# TASK PROMPT
Go through the material and pull out every line with the string "minus" in it.

# EXTRACTED ENTRIES
------------------------------------------------

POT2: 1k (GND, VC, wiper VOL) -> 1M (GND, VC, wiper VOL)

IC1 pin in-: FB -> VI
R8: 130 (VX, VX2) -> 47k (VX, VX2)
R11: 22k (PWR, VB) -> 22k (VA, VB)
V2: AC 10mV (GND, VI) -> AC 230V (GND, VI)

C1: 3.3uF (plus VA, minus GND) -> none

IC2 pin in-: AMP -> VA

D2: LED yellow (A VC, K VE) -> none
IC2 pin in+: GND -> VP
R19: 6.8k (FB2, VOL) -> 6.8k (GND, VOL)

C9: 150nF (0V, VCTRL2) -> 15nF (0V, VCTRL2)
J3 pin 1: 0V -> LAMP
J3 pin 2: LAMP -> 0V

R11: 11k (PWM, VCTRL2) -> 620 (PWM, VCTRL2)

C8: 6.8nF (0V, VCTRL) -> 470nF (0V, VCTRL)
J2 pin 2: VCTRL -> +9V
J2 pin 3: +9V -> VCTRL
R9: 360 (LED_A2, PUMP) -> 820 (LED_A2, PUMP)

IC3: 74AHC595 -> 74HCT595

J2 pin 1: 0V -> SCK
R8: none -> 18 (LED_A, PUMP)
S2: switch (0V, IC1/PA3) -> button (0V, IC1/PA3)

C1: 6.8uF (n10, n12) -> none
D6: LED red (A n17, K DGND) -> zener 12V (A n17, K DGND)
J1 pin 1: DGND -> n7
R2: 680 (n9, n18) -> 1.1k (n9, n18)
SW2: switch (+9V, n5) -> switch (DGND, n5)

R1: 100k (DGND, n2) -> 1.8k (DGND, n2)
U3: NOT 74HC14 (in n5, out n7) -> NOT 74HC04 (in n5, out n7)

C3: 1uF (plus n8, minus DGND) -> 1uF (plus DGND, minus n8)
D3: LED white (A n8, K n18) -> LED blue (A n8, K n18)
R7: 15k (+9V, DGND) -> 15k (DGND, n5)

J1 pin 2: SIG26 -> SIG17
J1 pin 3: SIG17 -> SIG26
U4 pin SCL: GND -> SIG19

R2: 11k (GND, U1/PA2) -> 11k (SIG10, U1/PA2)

------------------------------------------------

# SOLUTION TO THE PROBLEM
C1: 3.3uF (plus VA, minus GND) -> none
C3: 1uF (plus n8, minus DGND) -> 1uF (plus DGND, minus n8)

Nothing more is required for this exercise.